• [Exercise prompt]: An unchanged copy of all the lines below is expected, and it should contain no pictures.

• [The input]:
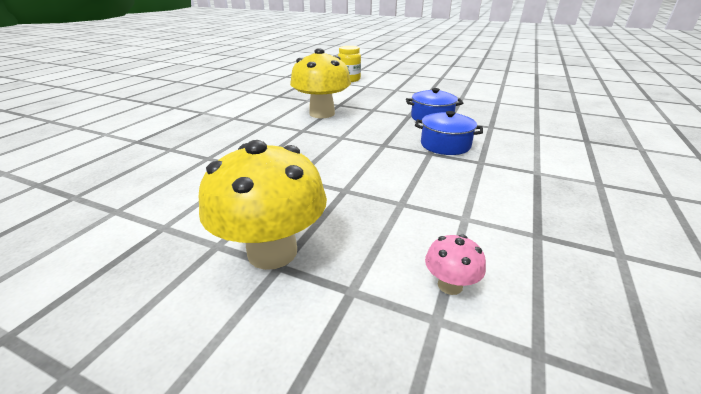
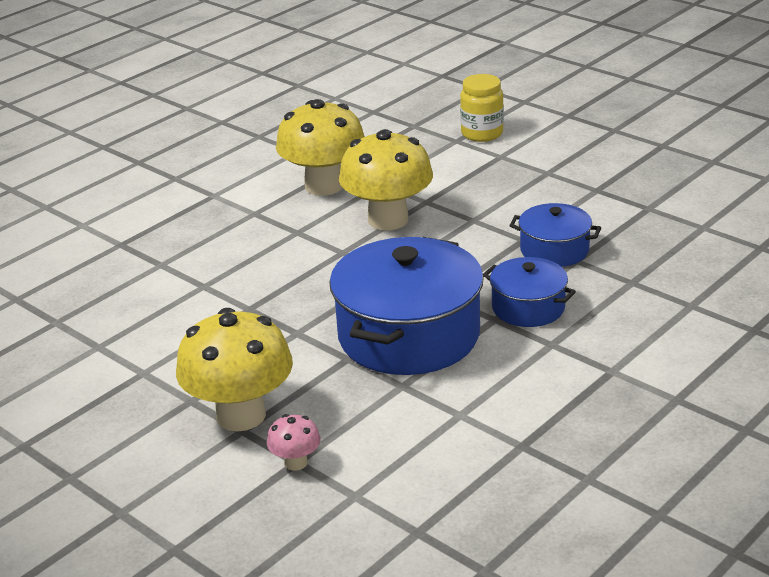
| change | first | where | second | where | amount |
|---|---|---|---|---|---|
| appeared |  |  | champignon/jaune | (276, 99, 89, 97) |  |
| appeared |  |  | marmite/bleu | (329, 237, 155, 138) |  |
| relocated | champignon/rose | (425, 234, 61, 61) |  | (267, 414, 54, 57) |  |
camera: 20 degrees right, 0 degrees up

• [Exercise response]:
| change | first | where | second | where | amount |
|---|---|---|---|---|---|
| appeared |  |  | champignon/jaune | (276, 99, 89, 97) |  |
| appeared |  |  | marmite/bleu | (329, 237, 155, 138) |  |
| relocated | champignon/rose | (425, 234, 61, 61) |  | (267, 414, 54, 57) |  |
camera: 20 degrees right, 0 degrees up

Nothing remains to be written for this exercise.